→ **REQUIREMENT**
Repeat every line of the data exactly, but not the pictures.

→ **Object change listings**
+===+

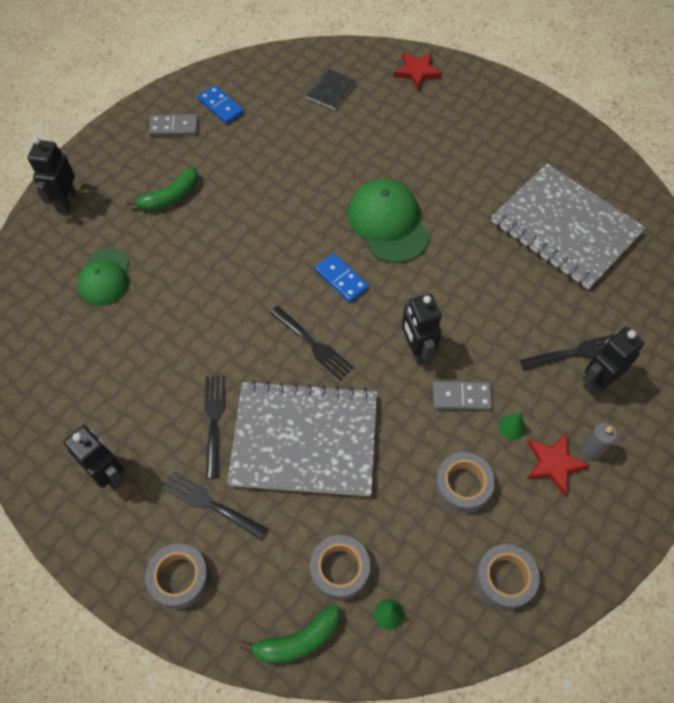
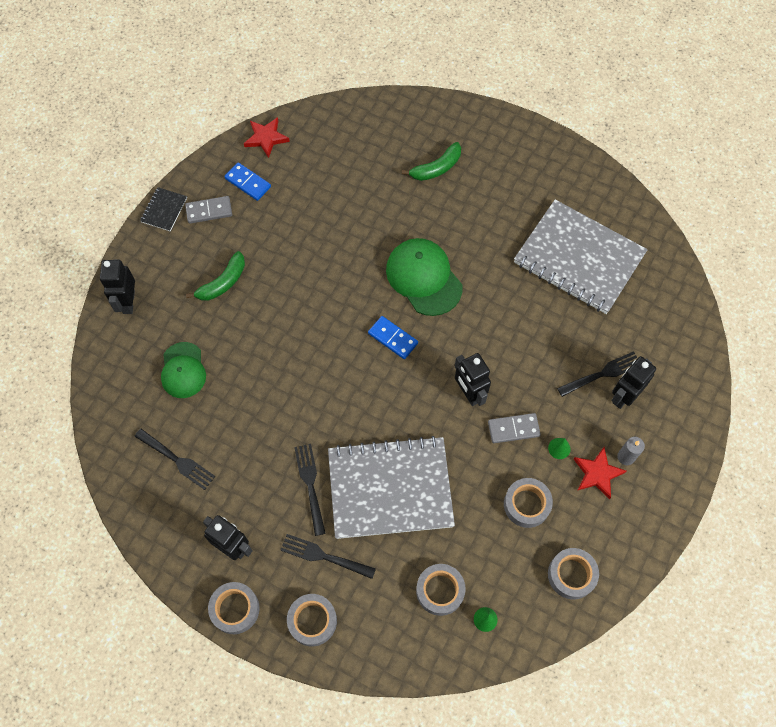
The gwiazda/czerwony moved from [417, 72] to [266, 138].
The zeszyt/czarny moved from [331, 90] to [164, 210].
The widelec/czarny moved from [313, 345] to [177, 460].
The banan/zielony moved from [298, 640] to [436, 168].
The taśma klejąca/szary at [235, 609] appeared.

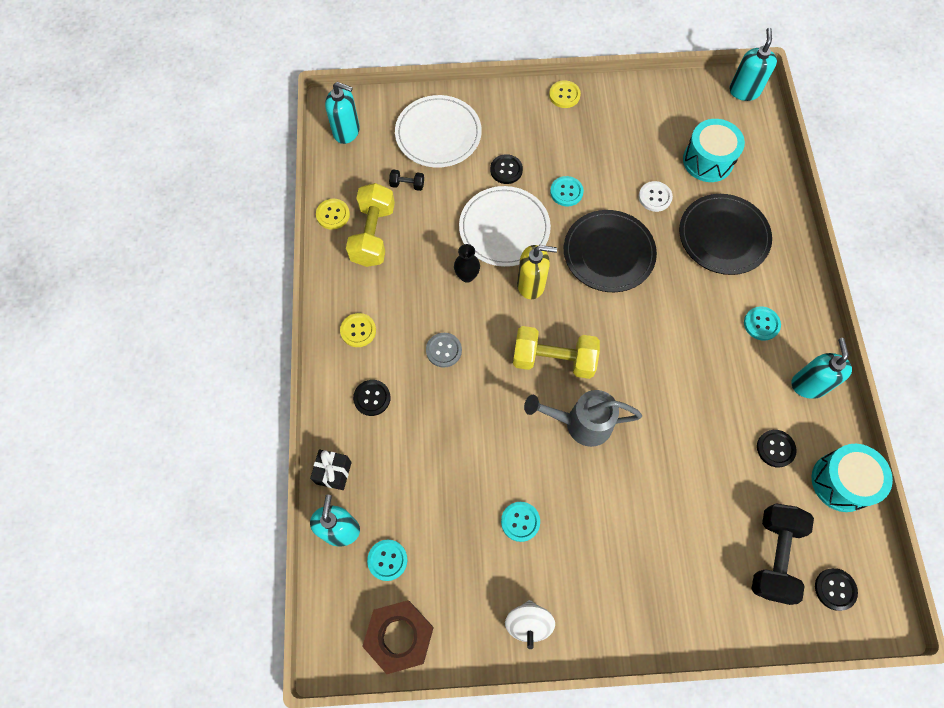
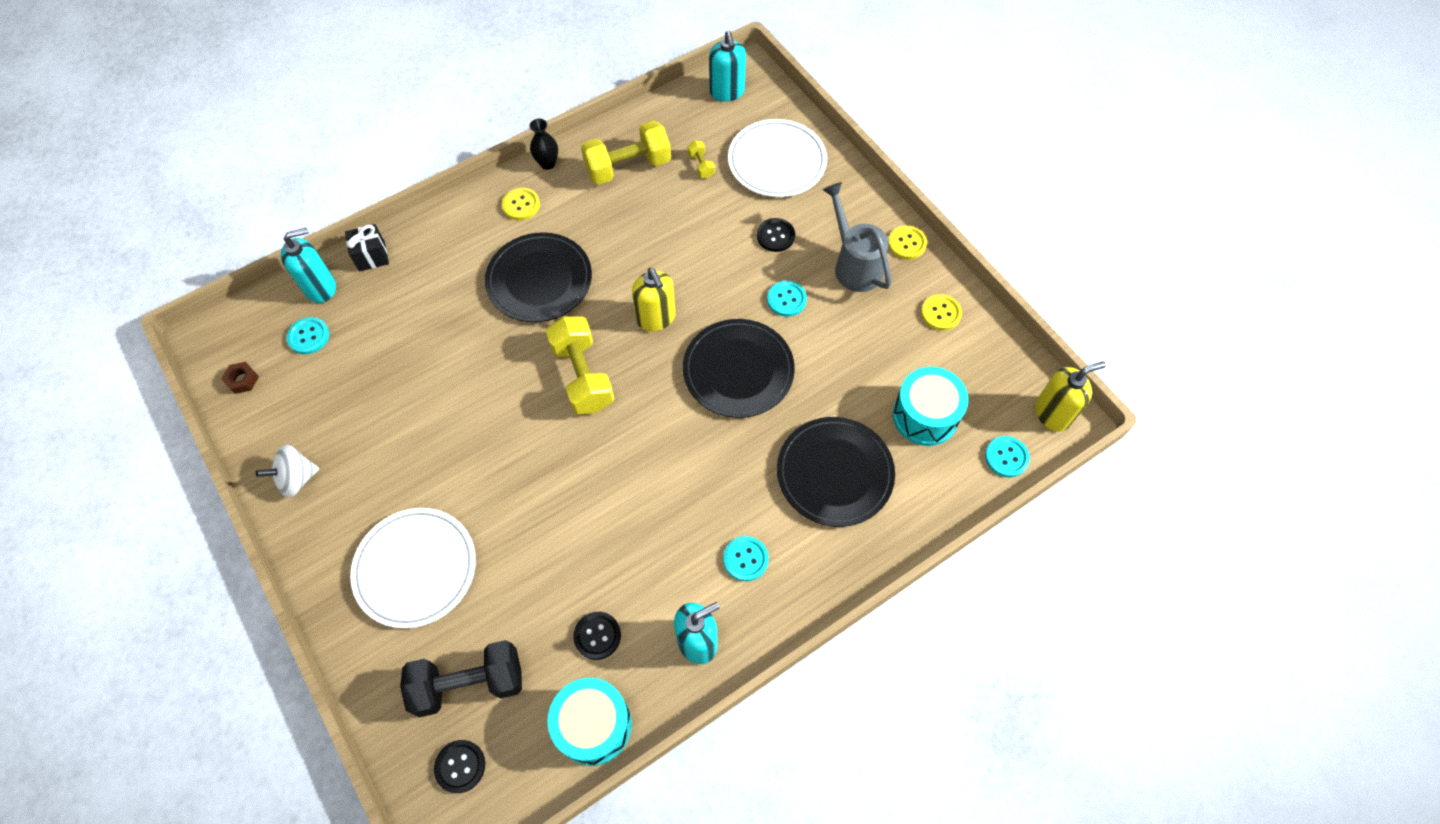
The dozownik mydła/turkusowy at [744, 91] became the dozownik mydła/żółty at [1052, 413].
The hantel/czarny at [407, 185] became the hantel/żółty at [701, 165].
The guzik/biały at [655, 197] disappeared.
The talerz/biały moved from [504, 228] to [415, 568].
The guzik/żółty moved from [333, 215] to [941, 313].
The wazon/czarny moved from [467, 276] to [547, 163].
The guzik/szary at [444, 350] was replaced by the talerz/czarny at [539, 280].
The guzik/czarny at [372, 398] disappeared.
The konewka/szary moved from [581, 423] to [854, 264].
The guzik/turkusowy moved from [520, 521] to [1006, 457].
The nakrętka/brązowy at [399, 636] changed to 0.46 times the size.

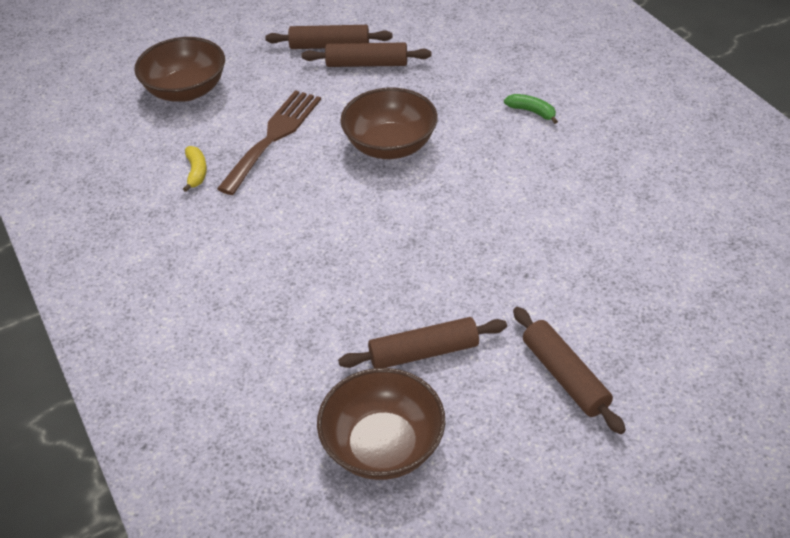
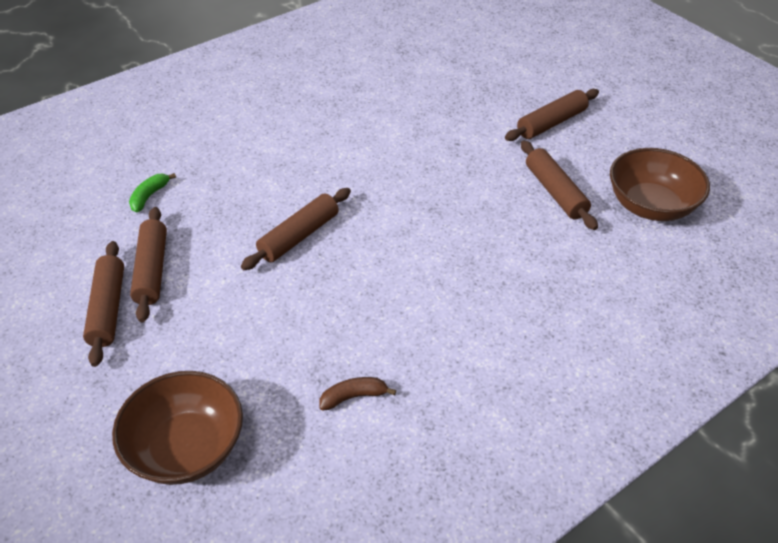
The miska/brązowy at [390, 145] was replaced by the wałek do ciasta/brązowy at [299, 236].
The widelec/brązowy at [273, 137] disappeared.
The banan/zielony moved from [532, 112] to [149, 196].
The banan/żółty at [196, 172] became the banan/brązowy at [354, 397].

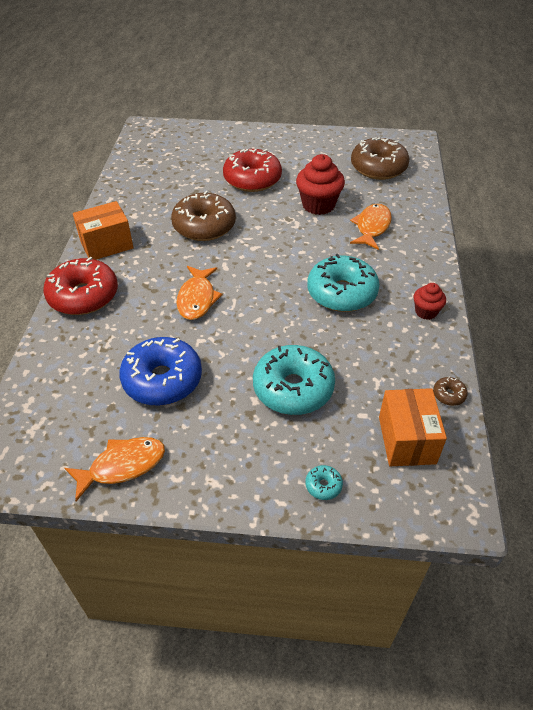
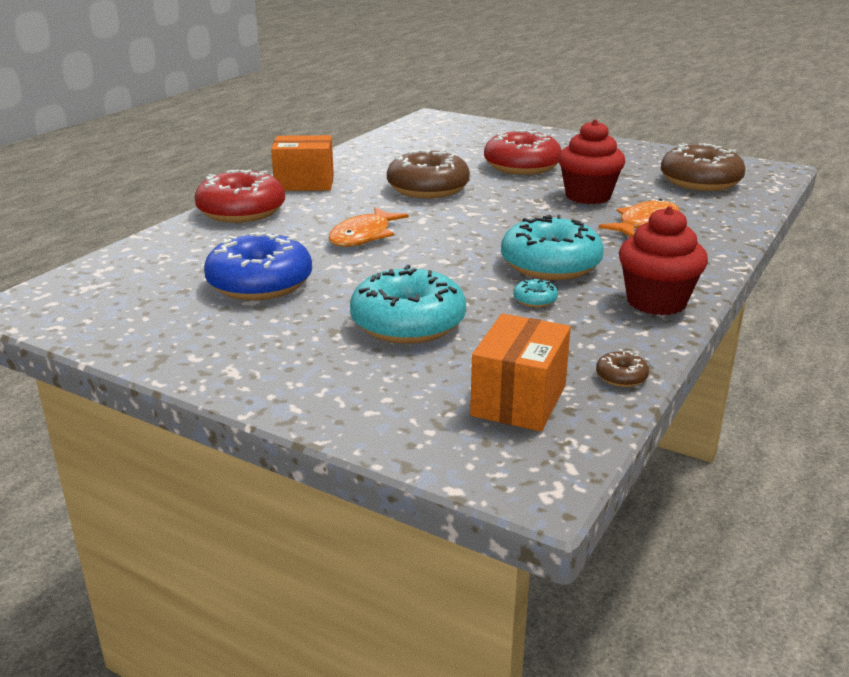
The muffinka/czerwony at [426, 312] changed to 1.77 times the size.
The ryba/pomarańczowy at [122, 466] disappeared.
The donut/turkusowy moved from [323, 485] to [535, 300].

+===+

→ **REPLY TO THE EXERCISE**
The gwiazda/czerwony moved from [417, 72] to [266, 138].
The zeszyt/czarny moved from [331, 90] to [164, 210].
The widelec/czarny moved from [313, 345] to [177, 460].
The banan/zielony moved from [298, 640] to [436, 168].
The taśma klejąca/szary at [235, 609] appeared.

The dozownik mydła/turkusowy at [744, 91] became the dozownik mydła/żółty at [1052, 413].
The hantel/czarny at [407, 185] became the hantel/żółty at [701, 165].
The guzik/biały at [655, 197] disappeared.
The talerz/biały moved from [504, 228] to [415, 568].
The guzik/żółty moved from [333, 215] to [941, 313].
The wazon/czarny moved from [467, 276] to [547, 163].
The guzik/szary at [444, 350] was replaced by the talerz/czarny at [539, 280].
The guzik/czarny at [372, 398] disappeared.
The konewka/szary moved from [581, 423] to [854, 264].
The guzik/turkusowy moved from [520, 521] to [1006, 457].
The nakrętka/brązowy at [399, 636] changed to 0.46 times the size.

The miska/brązowy at [390, 145] was replaced by the wałek do ciasta/brązowy at [299, 236].
The widelec/brązowy at [273, 137] disappeared.
The banan/zielony moved from [532, 112] to [149, 196].
The banan/żółty at [196, 172] became the banan/brązowy at [354, 397].

The muffinka/czerwony at [426, 312] changed to 1.77 times the size.
The ryba/pomarańczowy at [122, 466] disappeared.
The donut/turkusowy moved from [323, 485] to [535, 300].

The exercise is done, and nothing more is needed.